◆ What you will do: The listing below should be reproduced exactly, with the pictures omitted.

◆ Supplied data:

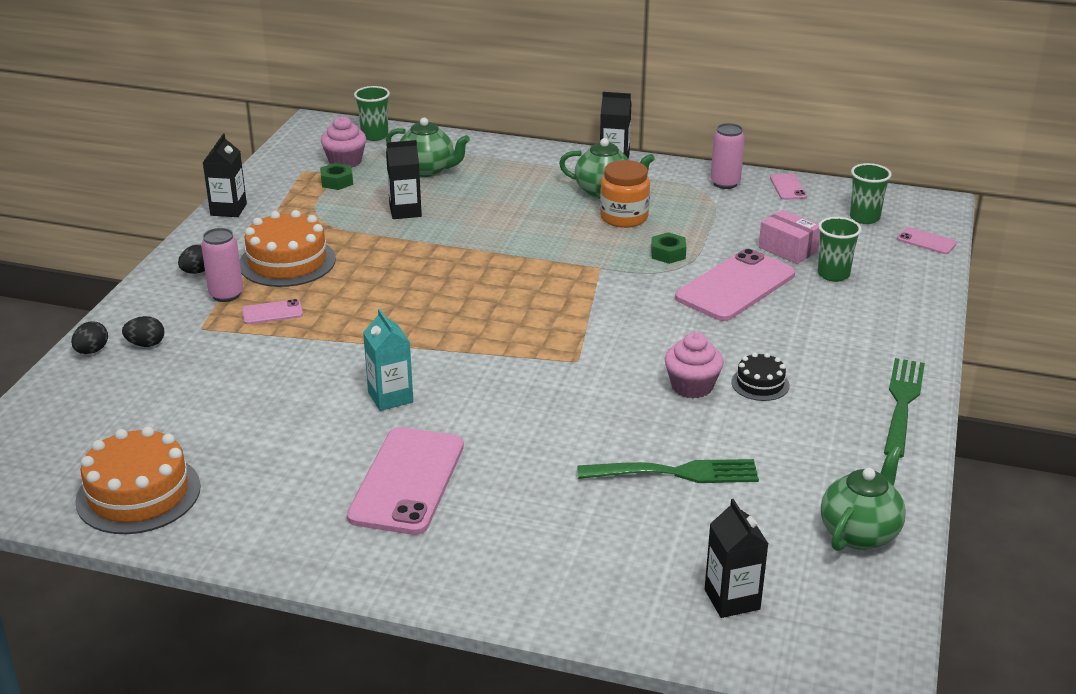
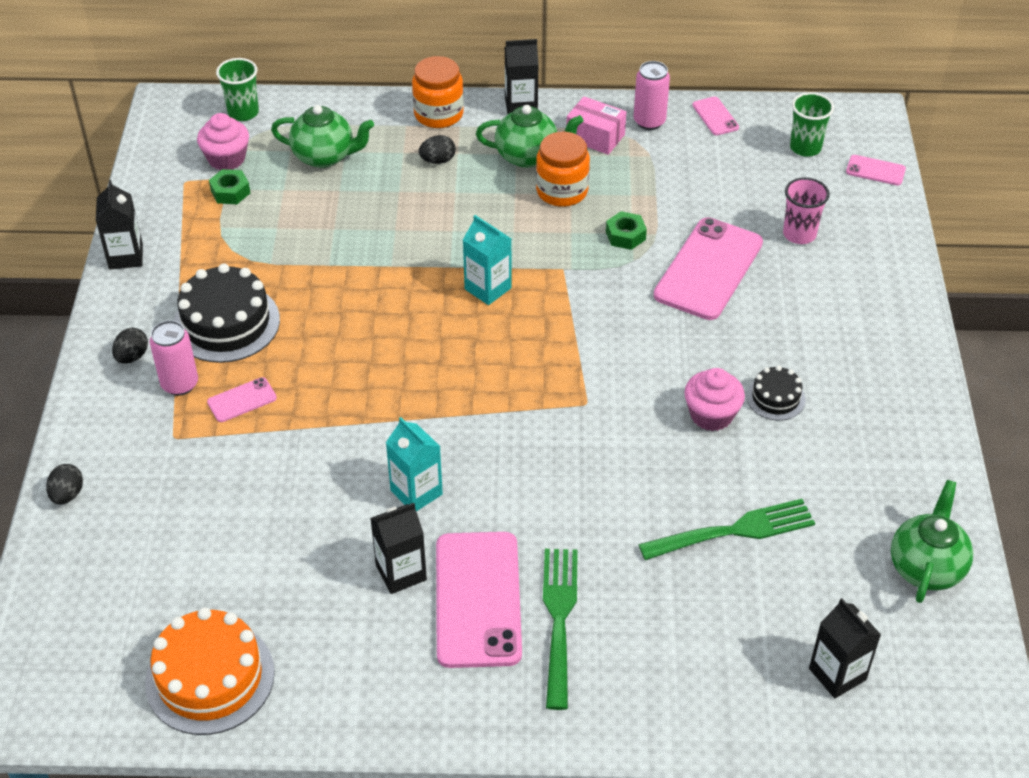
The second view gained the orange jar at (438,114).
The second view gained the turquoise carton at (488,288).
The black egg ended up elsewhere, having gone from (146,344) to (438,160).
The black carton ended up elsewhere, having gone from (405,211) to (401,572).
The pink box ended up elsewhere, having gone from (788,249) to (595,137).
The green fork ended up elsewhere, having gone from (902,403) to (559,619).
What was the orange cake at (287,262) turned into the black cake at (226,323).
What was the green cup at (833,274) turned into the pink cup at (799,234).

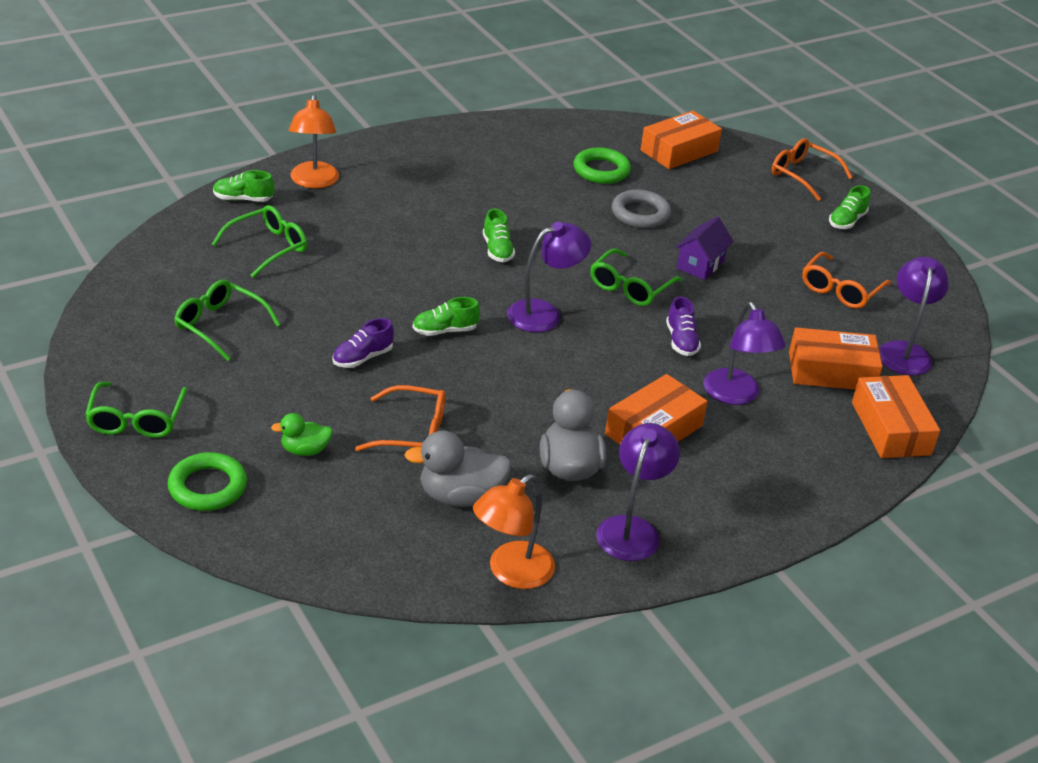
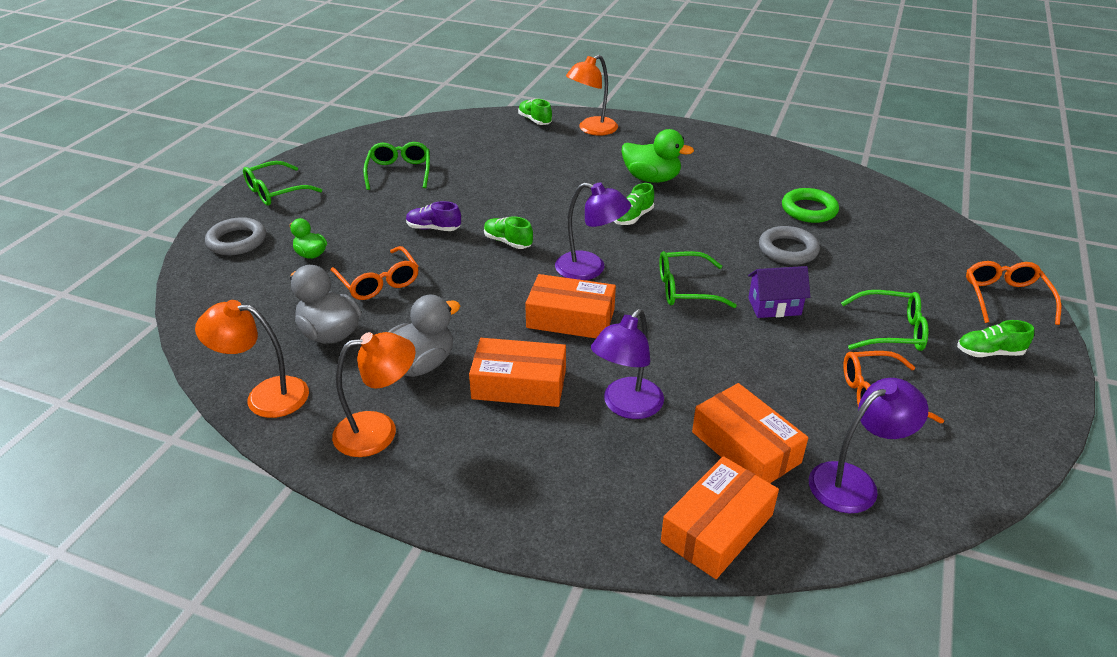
The second view lost the purple shoe at (681,341).
The second view gained the green duck at (651,179).
The green glasses ended up elsewhere, having gone from (268,247) to (891,331).
The orange box ended up elsewhere, having gone from (679,151) to (570,318).
What was the green ring at (207,487) turned into the grey ring at (237,241).
What was the purple lamp at (632,529) turned into the orange lamp at (379,431).

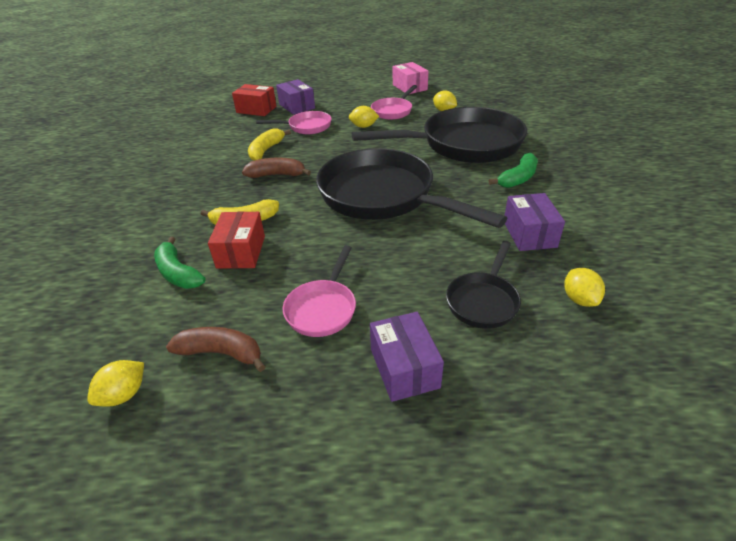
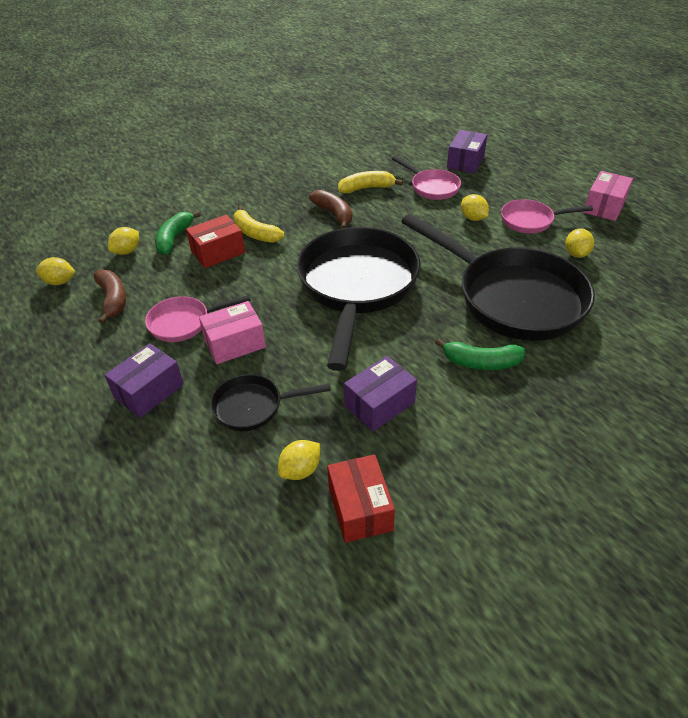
The second view gained the yellow lemon at (127,251).
The second view gained the pink box at (235,343).
The red box ended up elsewhere, having gone from (256,109) to (360,508).

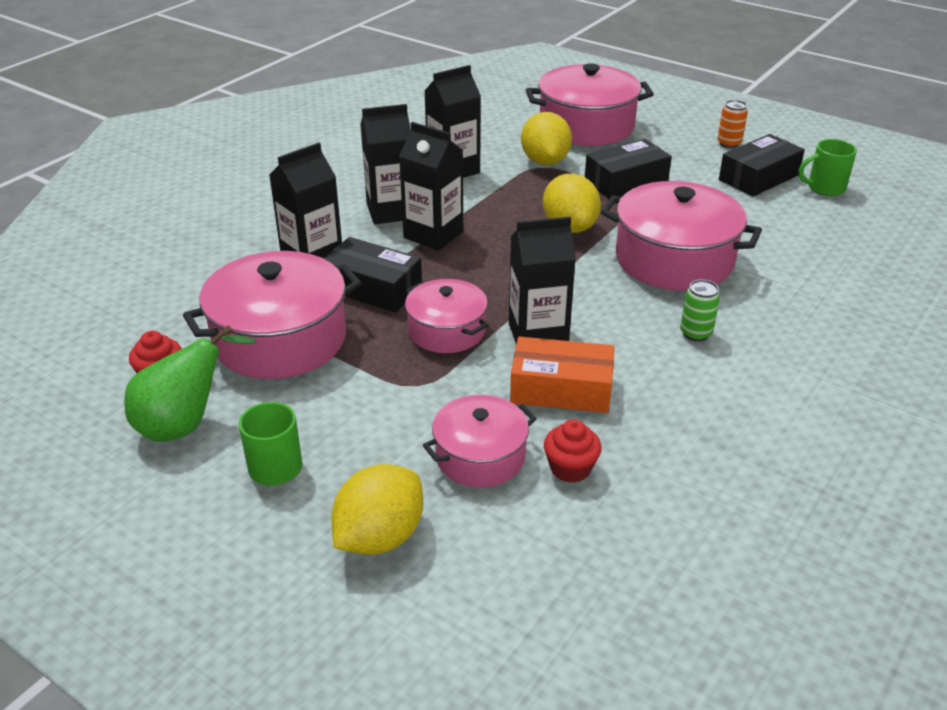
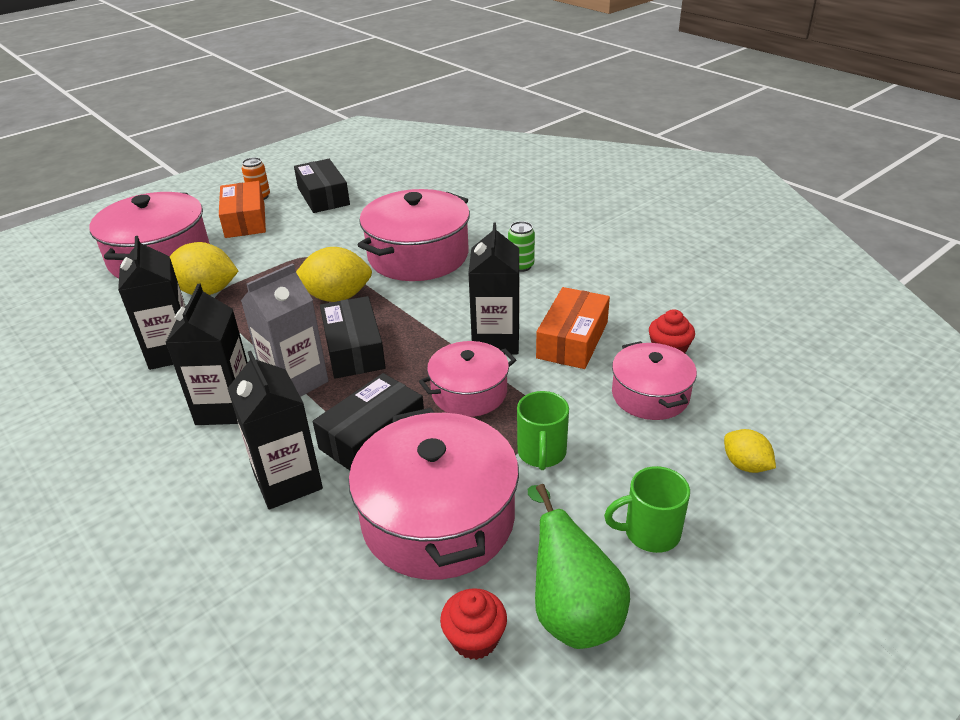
The second view gained the orange box at (245,220).
The black box ended up elsewhere, having gone from (626,181) to (354,349).
The green mug ended up elsewhere, having gone from (824,188) to (541,453).
What was the black carton at (433,235) turned into the grey carton at (295,381).
The size of the yellow lemon at (380,537) changed by a factor of 0.57.

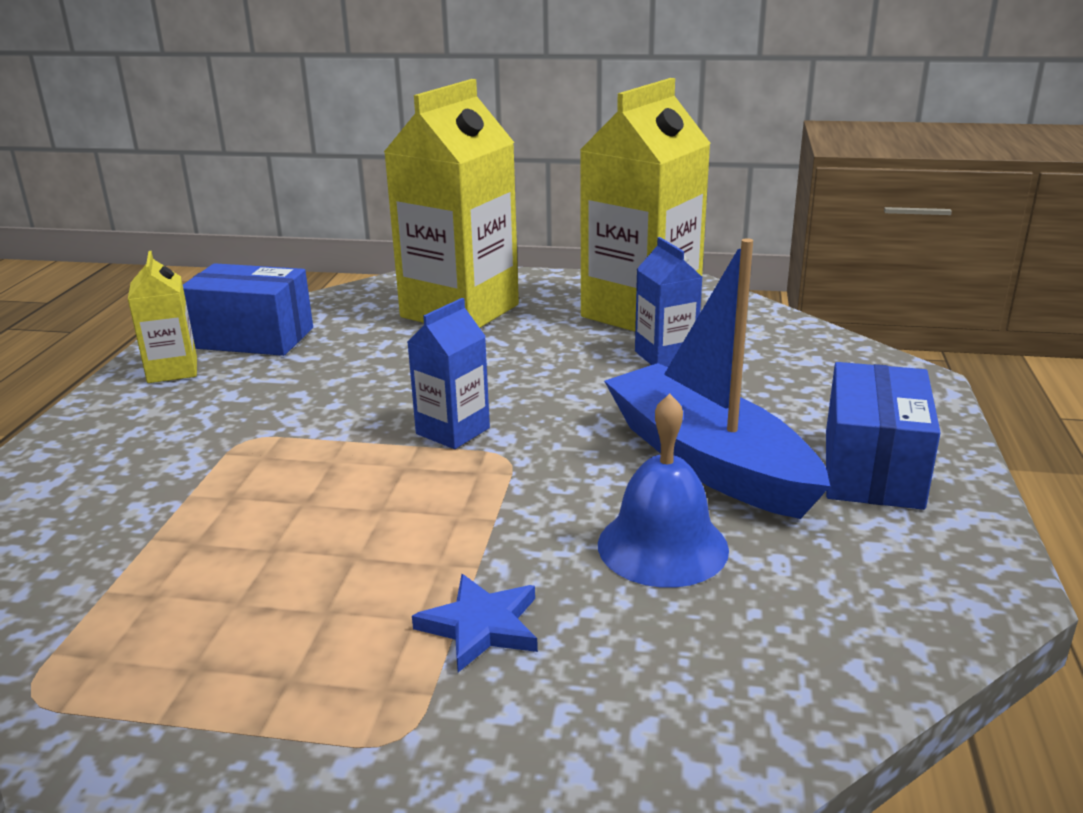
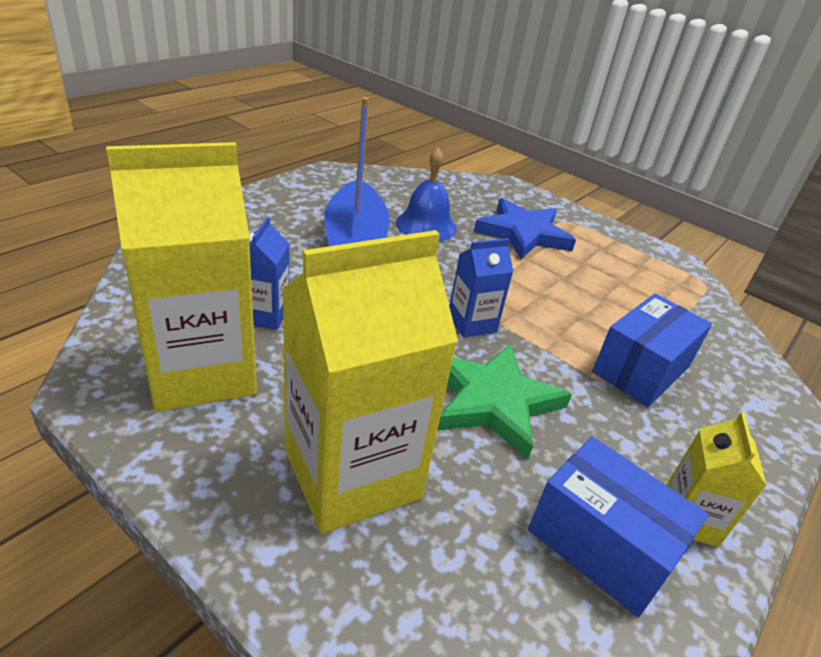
The second view gained the green star at (493,401).
The blue box ended up elsewhere, having gone from (872,469) to (641,370).
The size of the blue star at (481,626) changed by a factor of 1.80.

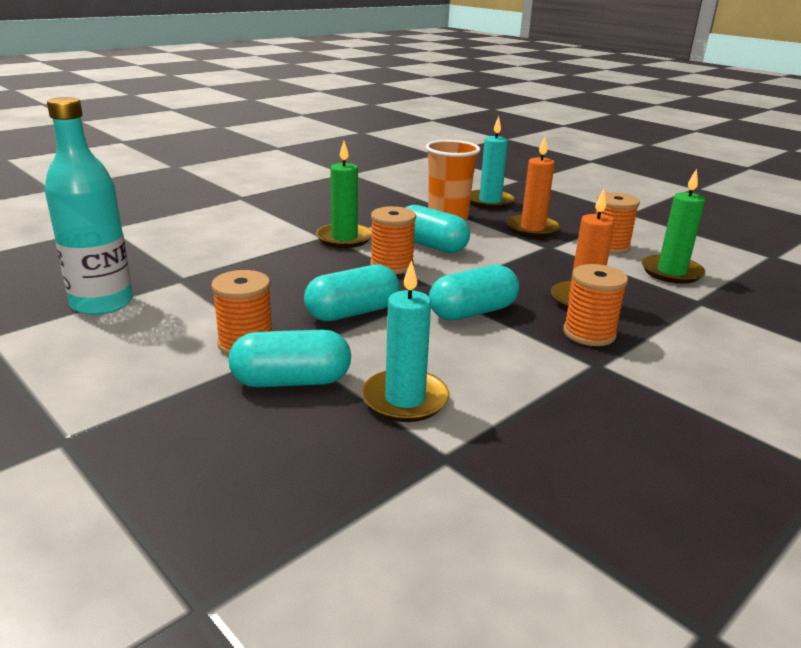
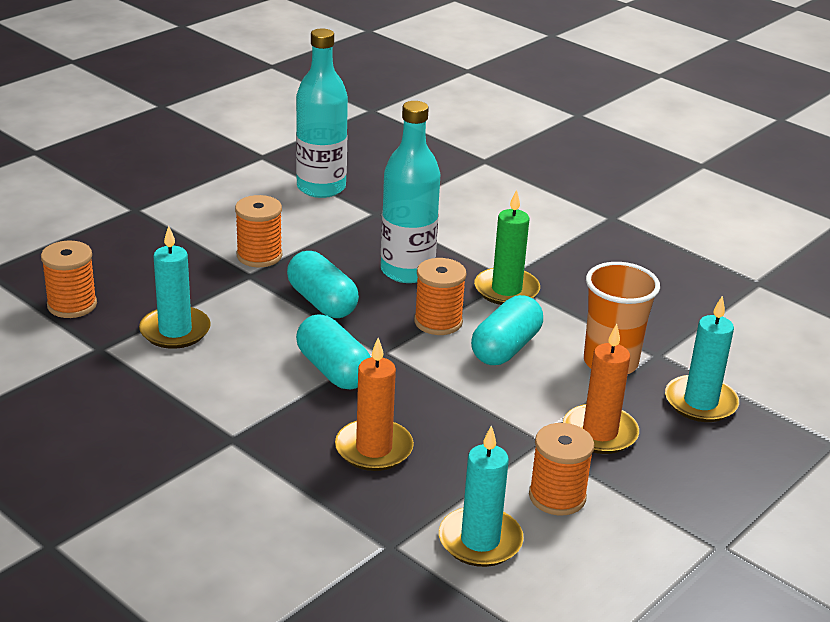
The second view lost the turquoise capsule at (291,381).
The second view gained the turquoise bottle at (407,271).
The orange spool ended up elsewhere, having gone from (589,333) to (72,305).
What was the green candle at (671,272) turned into the turquoise candle at (480,540).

◆ Final answer:
The second view gained the orange jar at (438,114).
The second view gained the turquoise carton at (488,288).
The black egg ended up elsewhere, having gone from (146,344) to (438,160).
The black carton ended up elsewhere, having gone from (405,211) to (401,572).
The pink box ended up elsewhere, having gone from (788,249) to (595,137).
The green fork ended up elsewhere, having gone from (902,403) to (559,619).
What was the orange cake at (287,262) turned into the black cake at (226,323).
What was the green cup at (833,274) turned into the pink cup at (799,234).

The second view lost the purple shoe at (681,341).
The second view gained the green duck at (651,179).
The green glasses ended up elsewhere, having gone from (268,247) to (891,331).
The orange box ended up elsewhere, having gone from (679,151) to (570,318).
What was the green ring at (207,487) turned into the grey ring at (237,241).
What was the purple lamp at (632,529) turned into the orange lamp at (379,431).

The second view gained the yellow lemon at (127,251).
The second view gained the pink box at (235,343).
The red box ended up elsewhere, having gone from (256,109) to (360,508).

The second view gained the orange box at (245,220).
The black box ended up elsewhere, having gone from (626,181) to (354,349).
The green mug ended up elsewhere, having gone from (824,188) to (541,453).
What was the black carton at (433,235) turned into the grey carton at (295,381).
The size of the yellow lemon at (380,537) changed by a factor of 0.57.

The second view gained the green star at (493,401).
The blue box ended up elsewhere, having gone from (872,469) to (641,370).
The size of the blue star at (481,626) changed by a factor of 1.80.

The second view lost the turquoise capsule at (291,381).
The second view gained the turquoise bottle at (407,271).
The orange spool ended up elsewhere, having gone from (589,333) to (72,305).
What was the green candle at (671,272) turned into the turquoise candle at (480,540).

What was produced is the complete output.